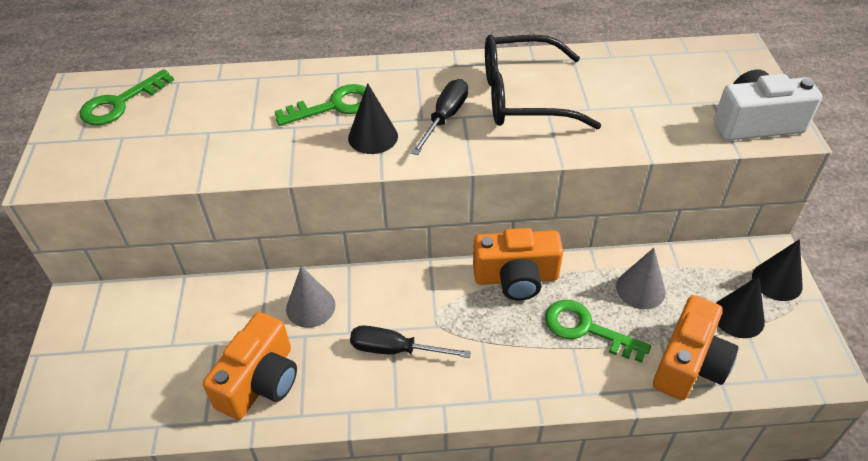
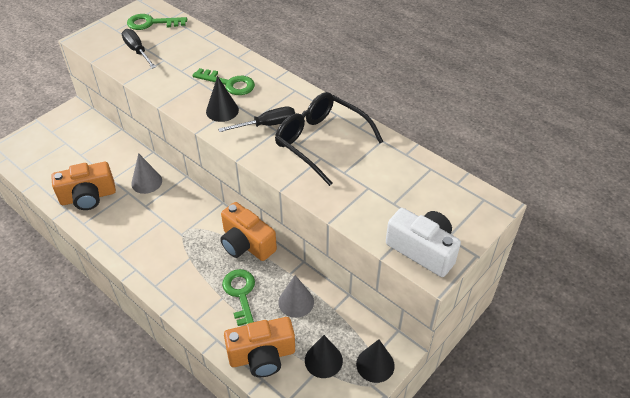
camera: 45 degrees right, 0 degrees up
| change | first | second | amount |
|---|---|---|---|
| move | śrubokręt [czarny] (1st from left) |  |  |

→ WHAT NEEDS TO BE DONE: Everything in the listing should be copied exactly, apart from the images it holds.

→ TASK RESPONSE:
camera: 45 degrees right, 0 degrees up
| change | first | second | amount |
|---|---|---|---|
| move | śrubokręt [czarny] (1st from left) |  |  |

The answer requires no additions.